=== REQUIRED ACTION ===
From the data below, copy out every line in which the word "samochód" occurs.

*****

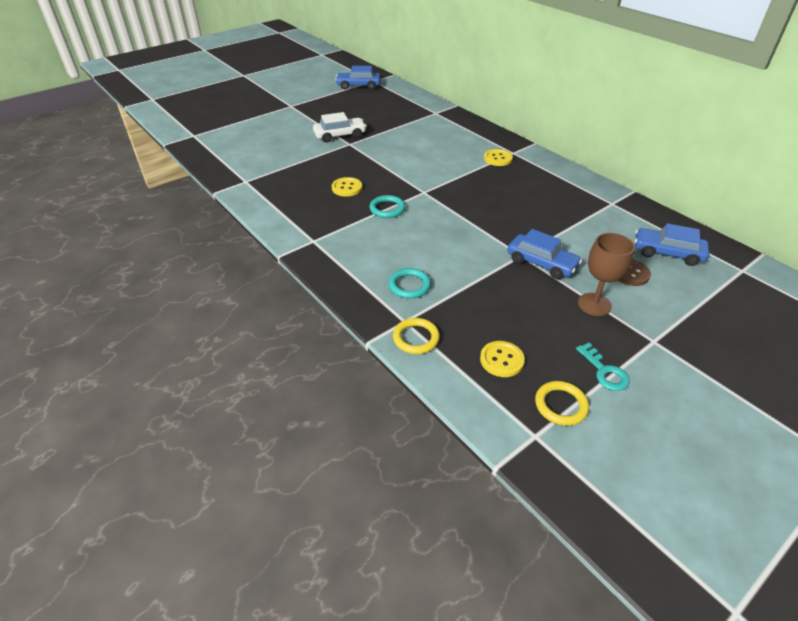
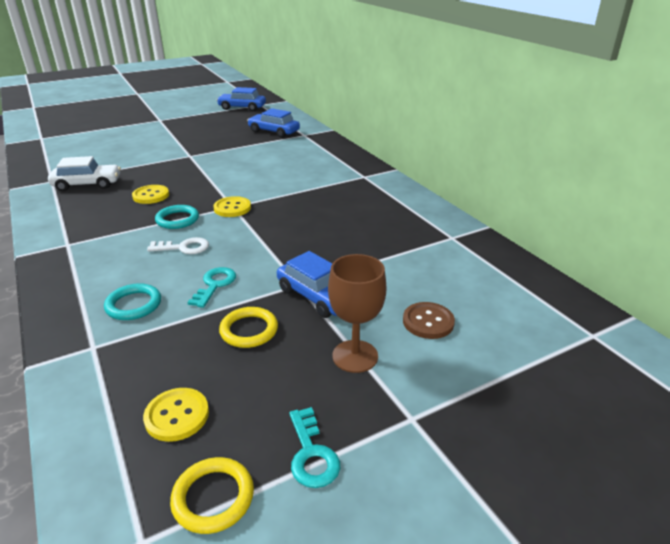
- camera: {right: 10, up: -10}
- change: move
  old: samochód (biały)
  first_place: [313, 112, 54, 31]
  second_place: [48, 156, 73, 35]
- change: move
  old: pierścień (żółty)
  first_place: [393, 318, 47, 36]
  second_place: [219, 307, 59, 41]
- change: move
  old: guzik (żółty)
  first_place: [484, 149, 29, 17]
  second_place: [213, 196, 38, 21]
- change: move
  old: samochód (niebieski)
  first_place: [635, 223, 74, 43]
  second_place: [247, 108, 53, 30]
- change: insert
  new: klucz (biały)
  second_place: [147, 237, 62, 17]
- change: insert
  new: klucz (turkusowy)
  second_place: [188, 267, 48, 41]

*****

=== WRITTEN ANSWER ===
  old: samochód (biały)
  old: samochód (niebieski)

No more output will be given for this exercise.